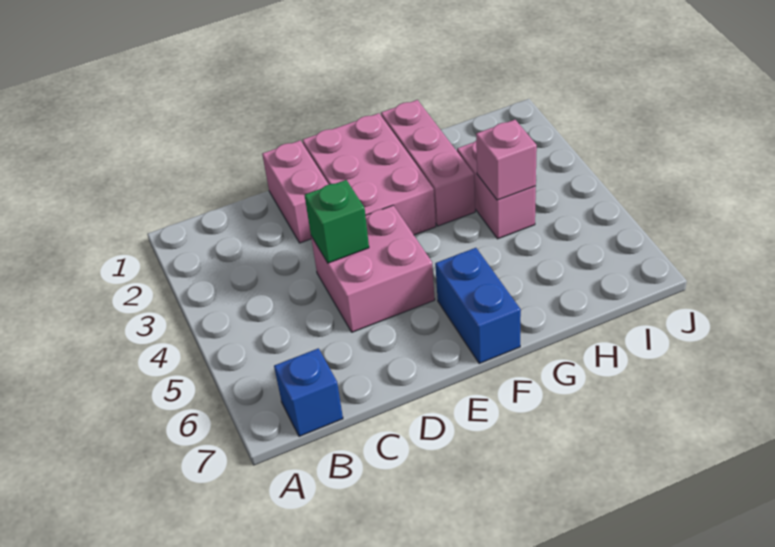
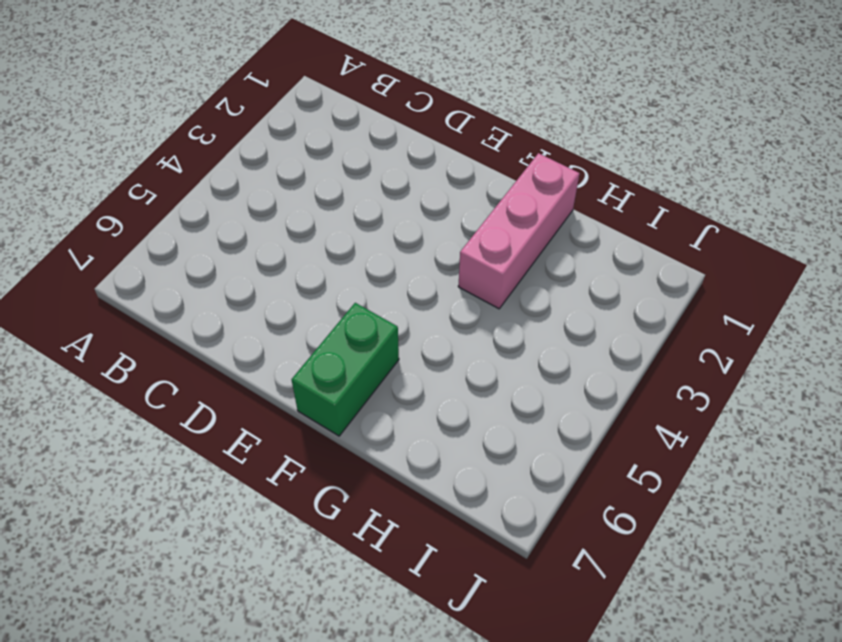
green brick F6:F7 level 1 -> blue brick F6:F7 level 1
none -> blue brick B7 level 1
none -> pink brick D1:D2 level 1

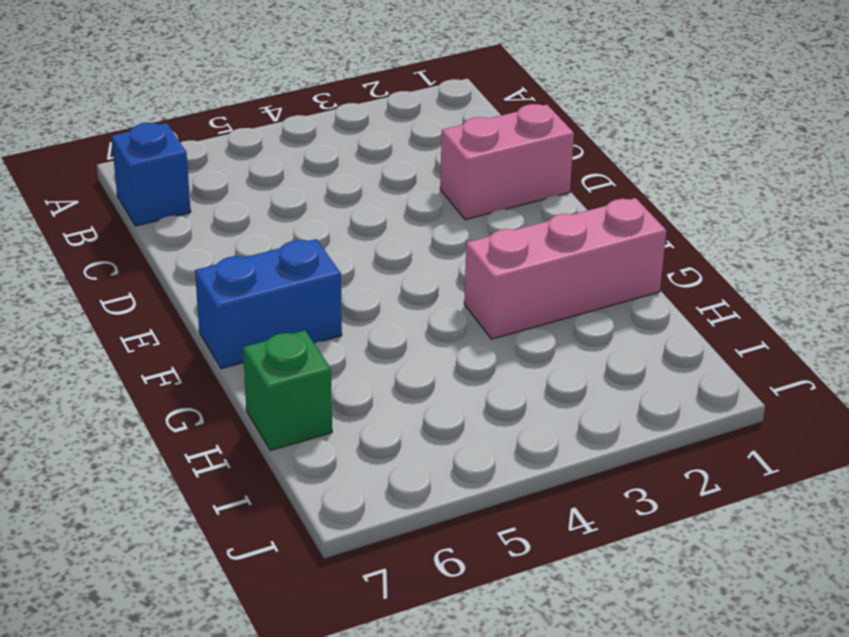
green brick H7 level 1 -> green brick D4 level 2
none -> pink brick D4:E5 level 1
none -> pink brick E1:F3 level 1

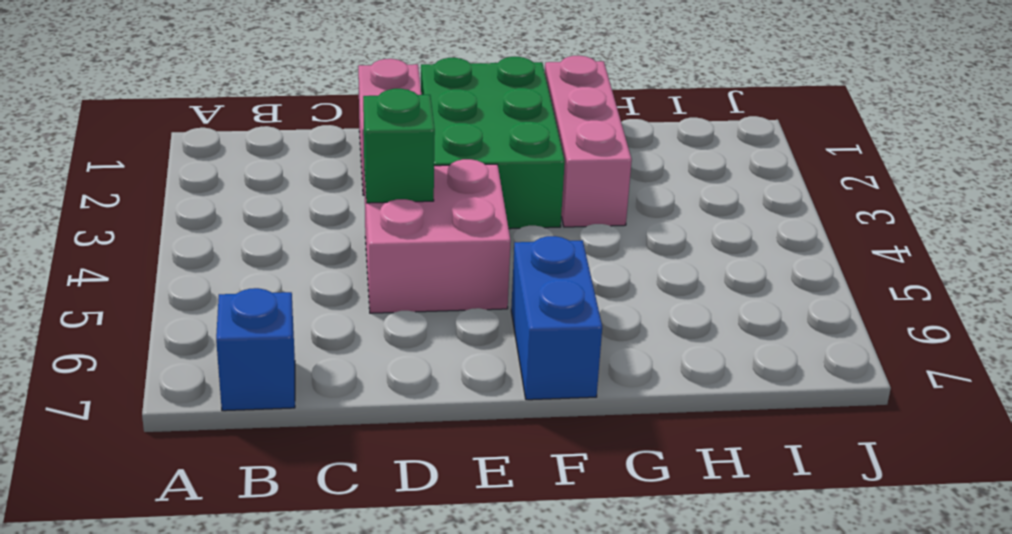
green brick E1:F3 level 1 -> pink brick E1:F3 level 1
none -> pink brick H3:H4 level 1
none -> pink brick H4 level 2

········

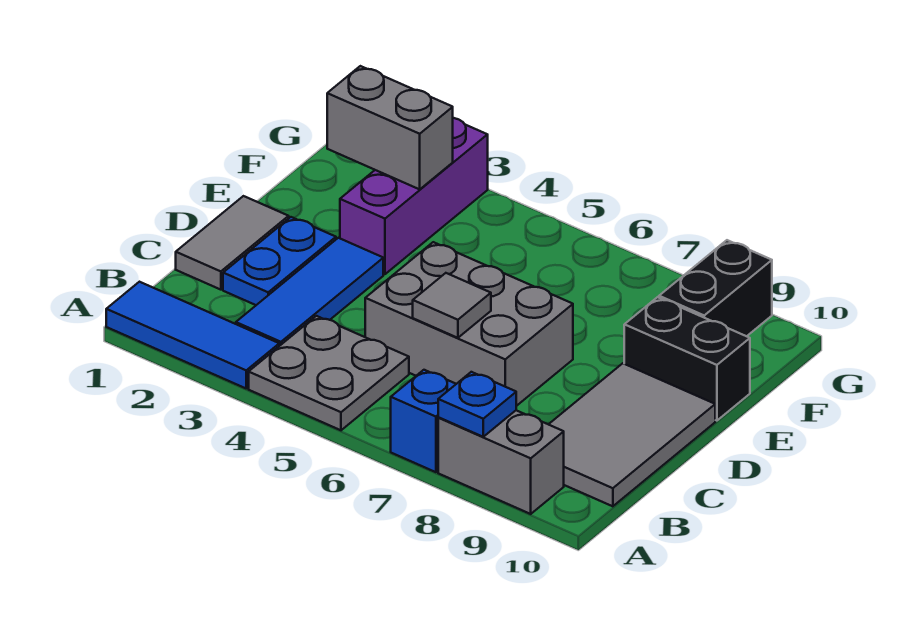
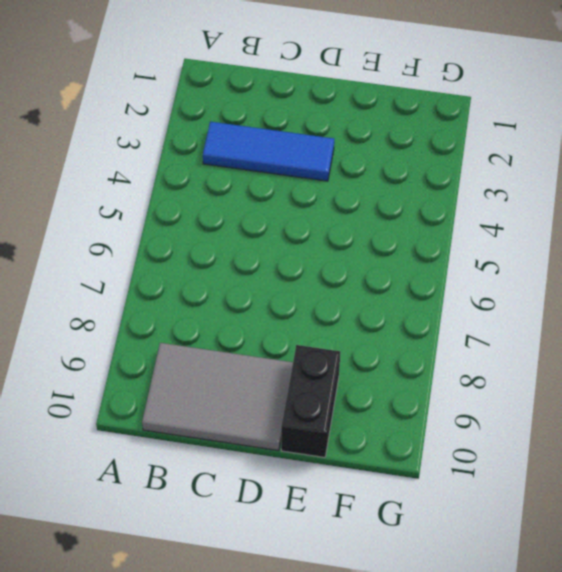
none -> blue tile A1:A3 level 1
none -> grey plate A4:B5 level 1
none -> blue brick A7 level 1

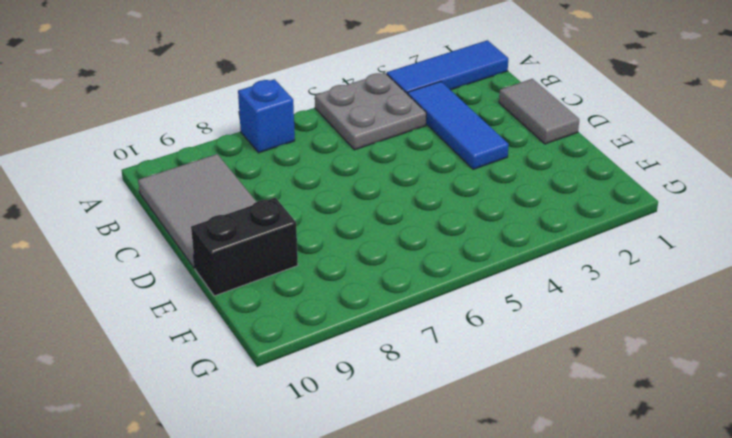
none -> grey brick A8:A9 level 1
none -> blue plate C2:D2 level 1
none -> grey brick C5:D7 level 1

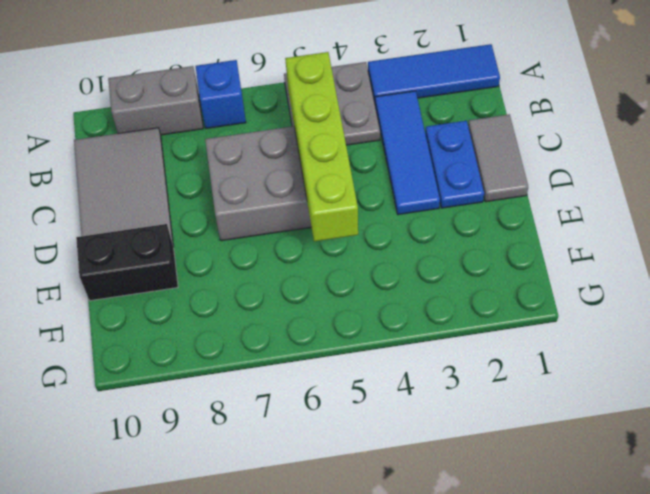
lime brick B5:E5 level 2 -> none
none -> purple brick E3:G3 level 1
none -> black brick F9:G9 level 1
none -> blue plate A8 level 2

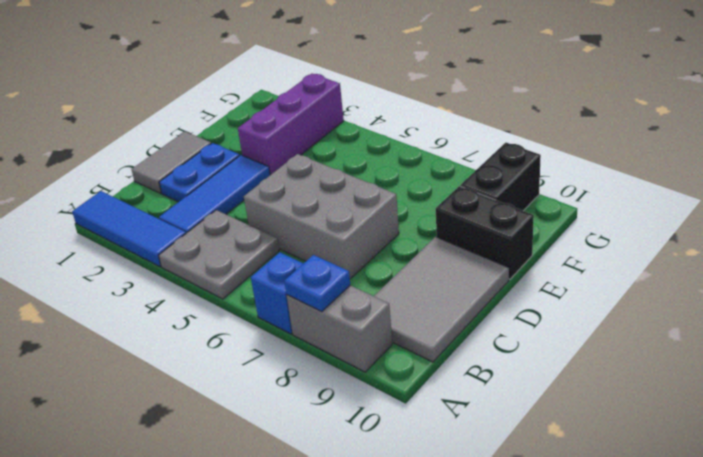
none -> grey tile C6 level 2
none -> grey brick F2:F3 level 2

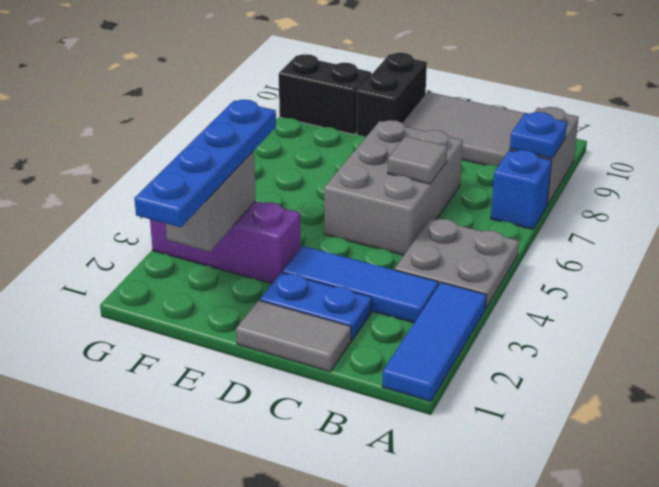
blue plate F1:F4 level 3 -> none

········

TASK: Everything above from the line with "none -> pink brick D4:E5 level 1" through the line with "none -> pink brick H4 level 2" should be retyped exactly, and nothing else; omit pictures.

OUTPUT OF THE TASK:
none -> pink brick D4:E5 level 1
none -> pink brick E1:F3 level 1

green brick E1:F3 level 1 -> pink brick E1:F3 level 1
none -> pink brick H3:H4 level 1
none -> pink brick H4 level 2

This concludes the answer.